Leaving the images aside, transcribe all the data below exactly.

Before-and-after change records
---------------

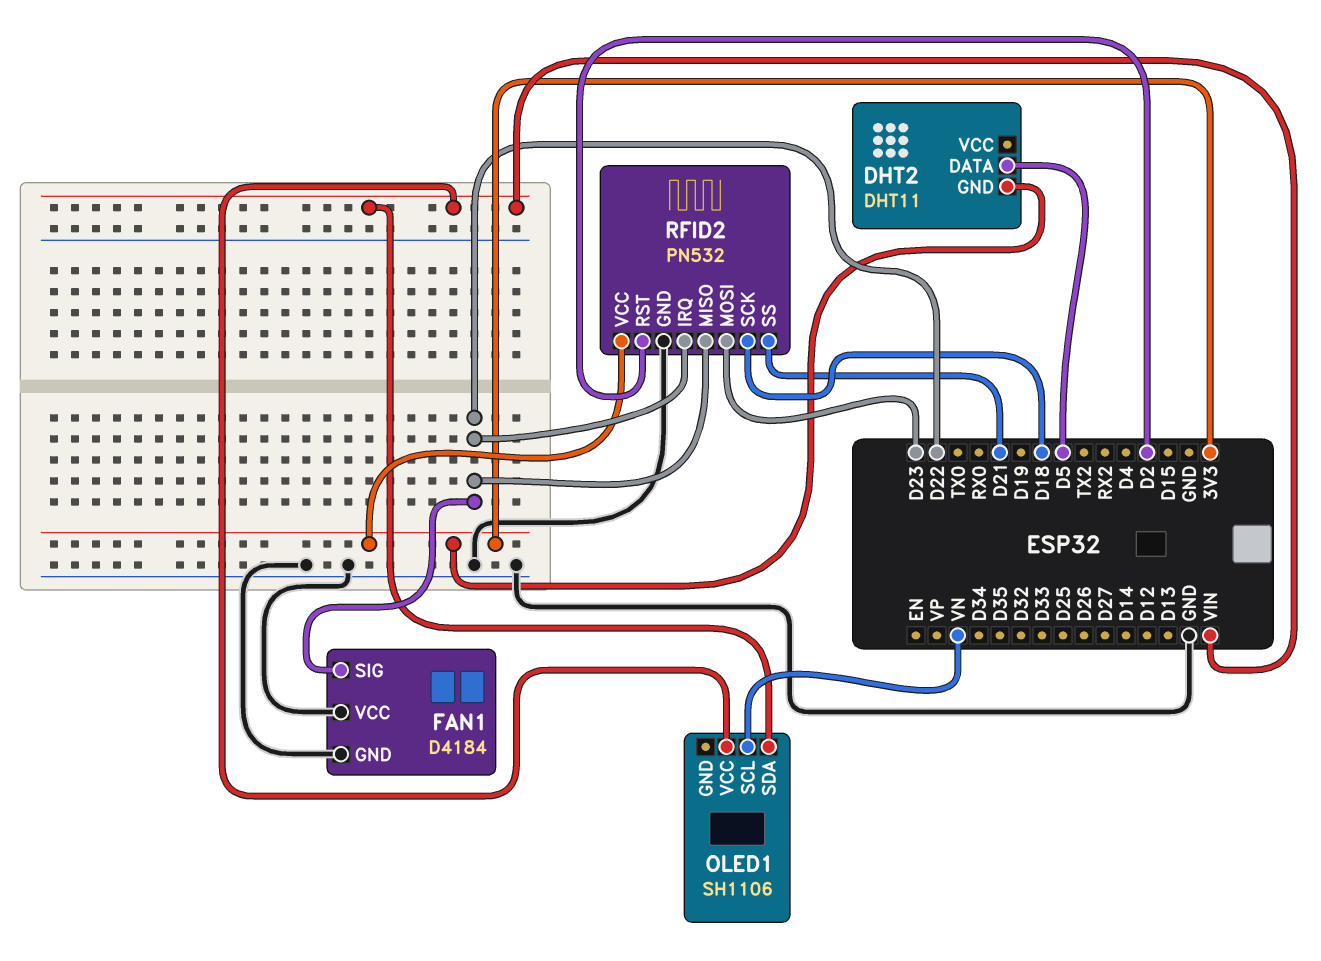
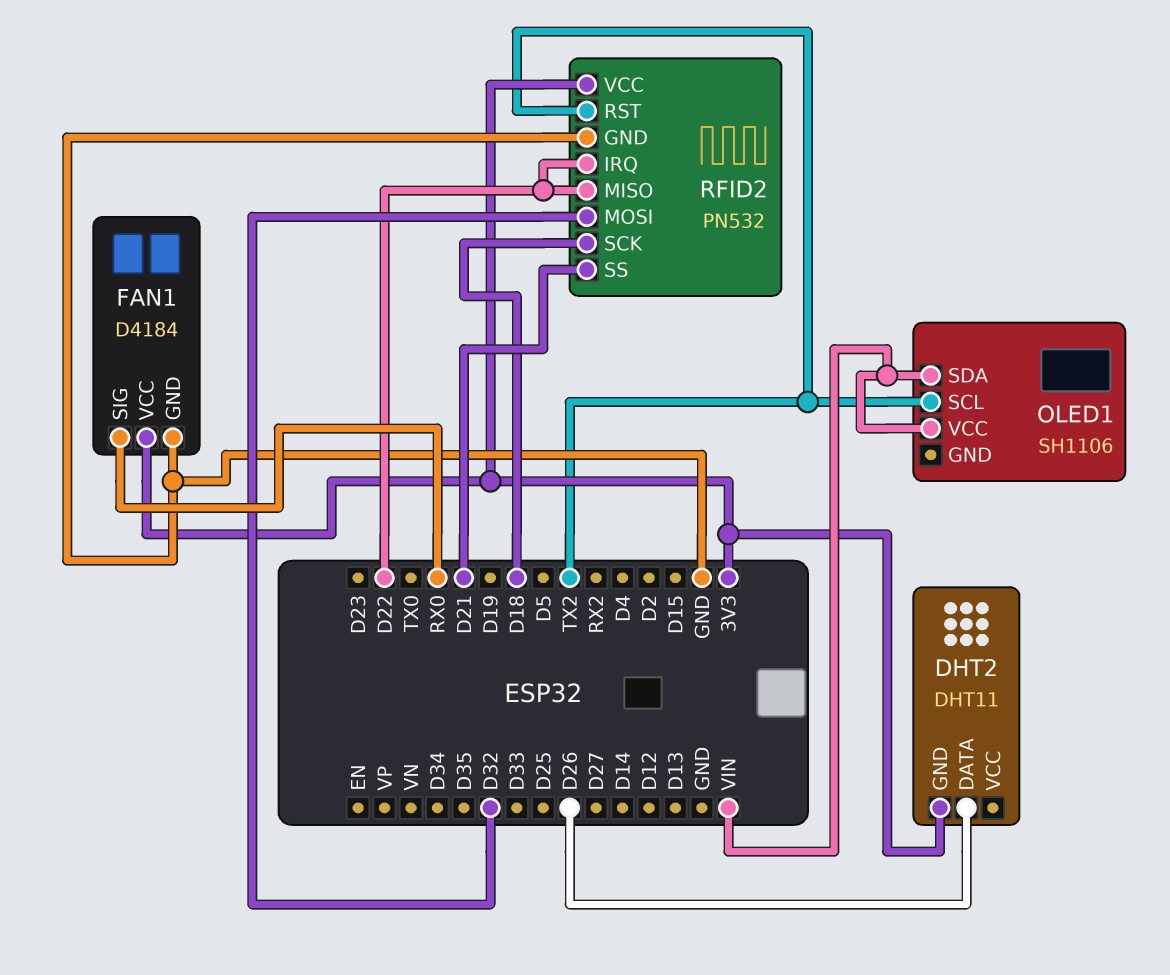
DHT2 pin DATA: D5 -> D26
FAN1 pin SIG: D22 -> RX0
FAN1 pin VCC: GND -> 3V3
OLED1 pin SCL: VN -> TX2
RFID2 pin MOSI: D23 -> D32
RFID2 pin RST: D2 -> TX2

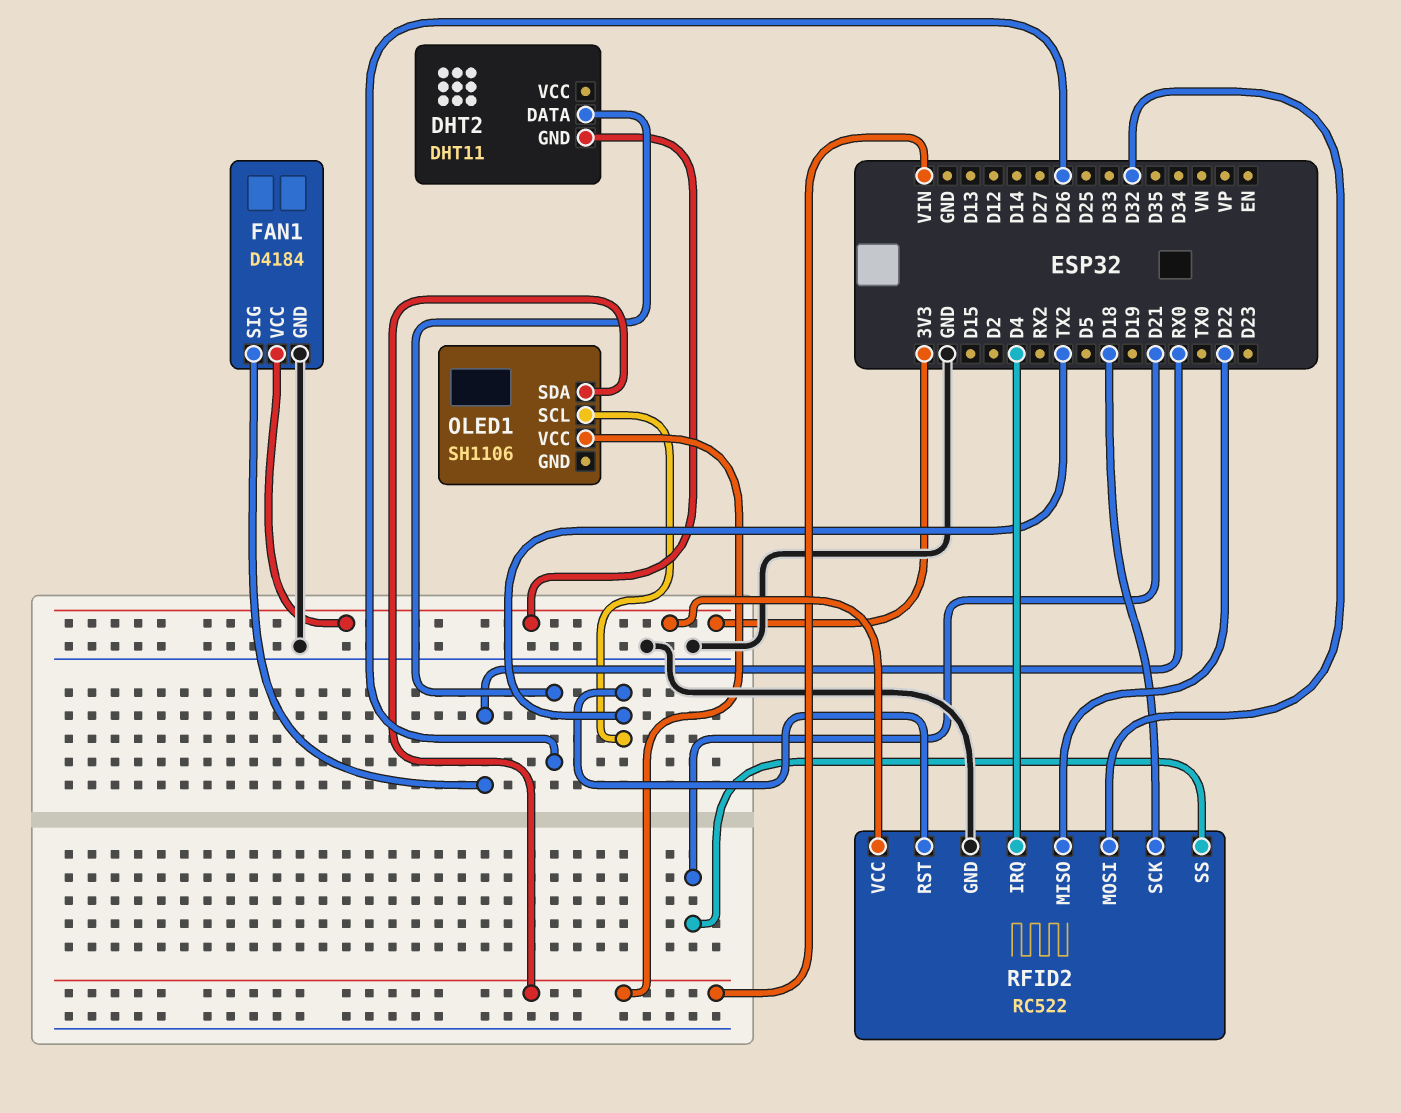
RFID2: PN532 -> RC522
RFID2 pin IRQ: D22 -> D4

---------------

*Solution:*
DHT2 pin DATA: D5 -> D26
FAN1 pin SIG: D22 -> RX0
FAN1 pin VCC: GND -> 3V3
OLED1 pin SCL: VN -> TX2
RFID2 pin MOSI: D23 -> D32
RFID2 pin RST: D2 -> TX2

RFID2: PN532 -> RC522
RFID2 pin IRQ: D22 -> D4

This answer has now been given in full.